◆ **TASK OBJECTIVE**:
What is needed is a word-for-word copy of the records below.

◆ **Extracted data entries**:
———

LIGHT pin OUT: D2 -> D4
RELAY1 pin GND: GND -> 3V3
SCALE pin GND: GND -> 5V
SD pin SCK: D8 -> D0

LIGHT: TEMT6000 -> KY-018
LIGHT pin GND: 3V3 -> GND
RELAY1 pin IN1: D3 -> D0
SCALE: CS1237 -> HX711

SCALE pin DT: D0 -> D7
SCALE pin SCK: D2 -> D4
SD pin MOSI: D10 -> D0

———

◆ **SOLUTION BELOW**:
LIGHT pin OUT: D2 -> D4
RELAY1 pin GND: GND -> 3V3
SCALE pin GND: GND -> 5V
SD pin SCK: D8 -> D0

LIGHT: TEMT6000 -> KY-018
LIGHT pin GND: 3V3 -> GND
RELAY1 pin IN1: D3 -> D0
SCALE: CS1237 -> HX711

SCALE pin DT: D0 -> D7
SCALE pin SCK: D2 -> D4
SD pin MOSI: D10 -> D0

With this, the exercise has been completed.